SOURCE DATA –
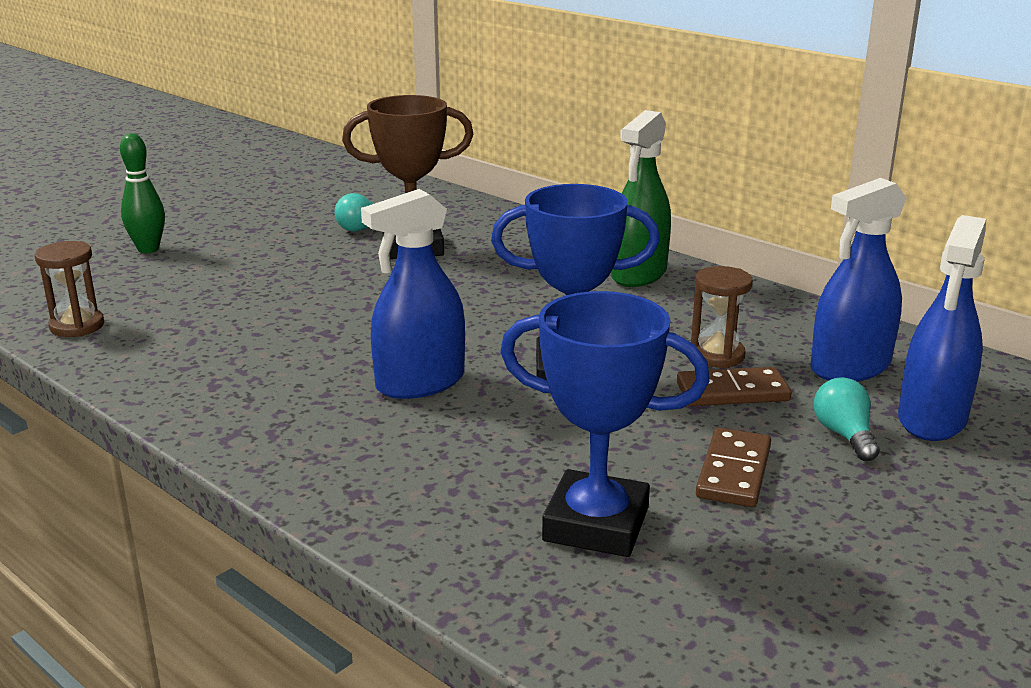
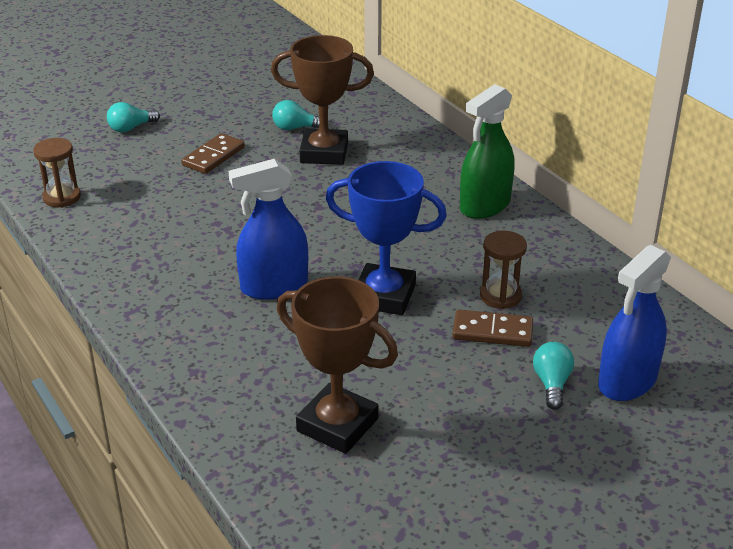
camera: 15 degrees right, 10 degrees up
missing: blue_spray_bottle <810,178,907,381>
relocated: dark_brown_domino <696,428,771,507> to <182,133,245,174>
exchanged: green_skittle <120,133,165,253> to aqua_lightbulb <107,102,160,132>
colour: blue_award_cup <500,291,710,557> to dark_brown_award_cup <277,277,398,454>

---

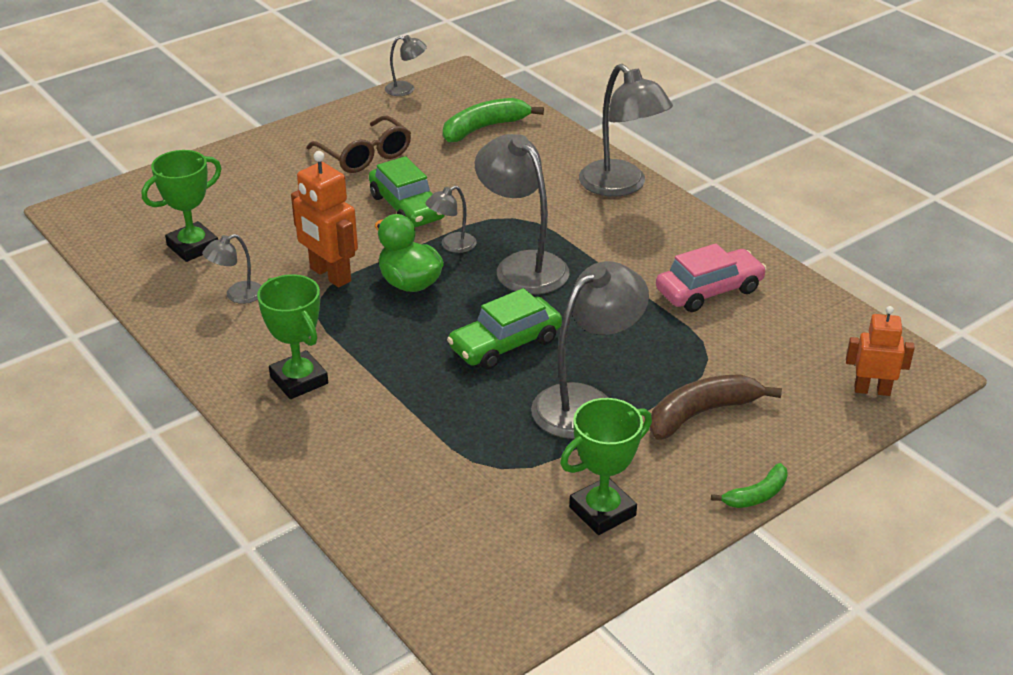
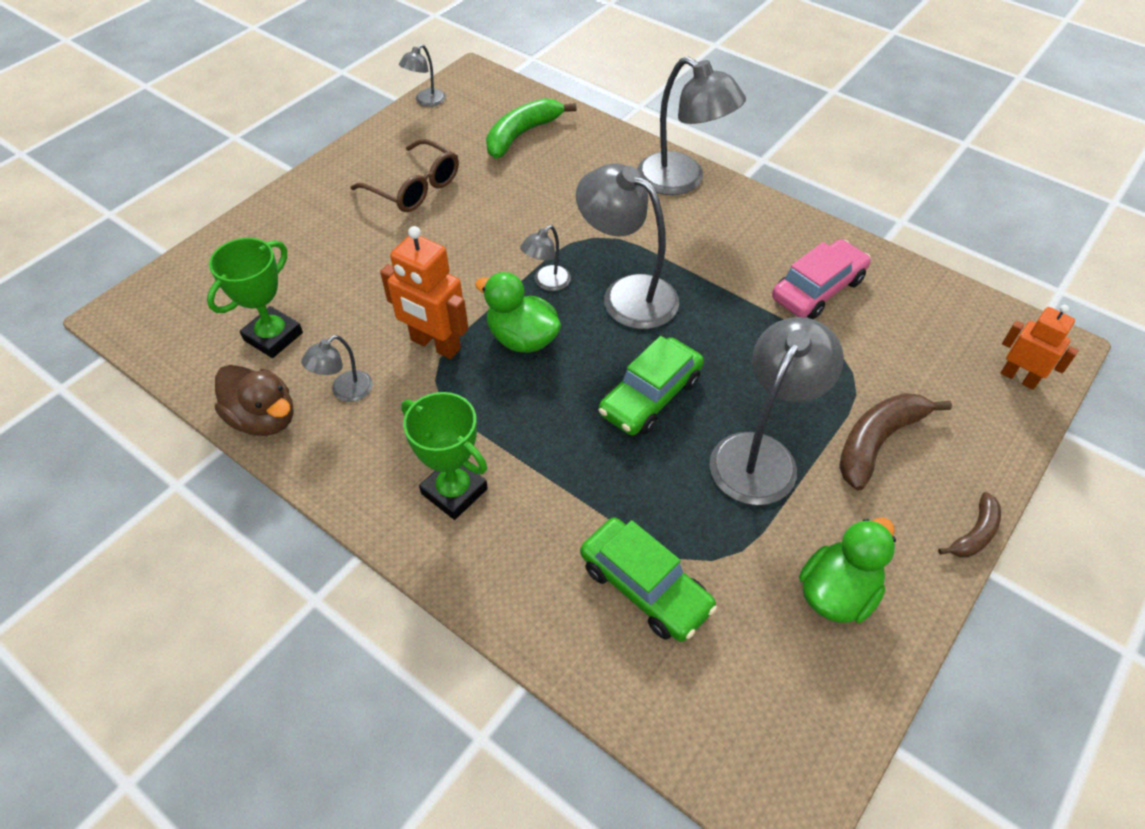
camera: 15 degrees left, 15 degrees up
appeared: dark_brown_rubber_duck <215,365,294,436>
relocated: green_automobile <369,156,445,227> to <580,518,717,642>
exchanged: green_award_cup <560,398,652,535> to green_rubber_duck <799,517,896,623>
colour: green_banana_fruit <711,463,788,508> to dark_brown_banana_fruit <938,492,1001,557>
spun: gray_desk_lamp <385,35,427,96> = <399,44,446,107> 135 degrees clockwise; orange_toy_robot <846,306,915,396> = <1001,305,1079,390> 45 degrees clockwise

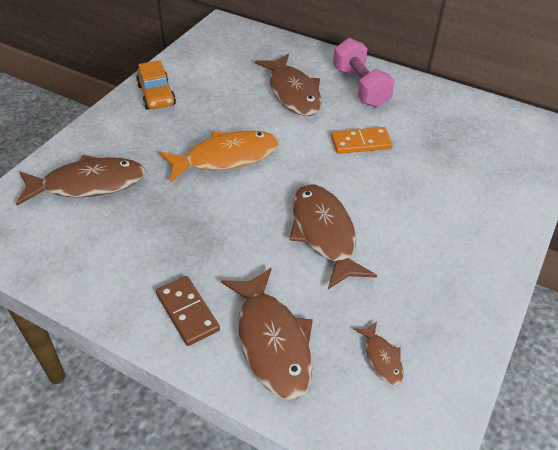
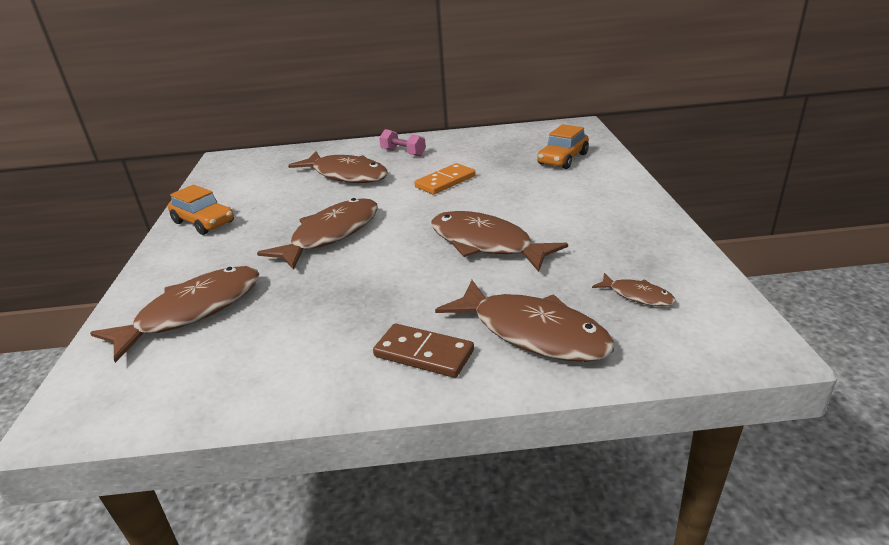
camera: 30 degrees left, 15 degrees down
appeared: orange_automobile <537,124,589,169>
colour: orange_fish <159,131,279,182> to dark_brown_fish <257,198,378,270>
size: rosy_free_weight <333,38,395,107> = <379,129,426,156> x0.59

TASK TO CARRY OUT –
Nothing but the lines above from the one containing "exchanged: green_skittle <120,133,165,253>" through the one containing "colour: blue_award_cup <500,291,710,557>" should appear in the answer, each repeated exactly.

RESULT OF THE TASK –
exchanged: green_skittle <120,133,165,253> to aqua_lightbulb <107,102,160,132>
colour: blue_award_cup <500,291,710,557> to dark_brown_award_cup <277,277,398,454>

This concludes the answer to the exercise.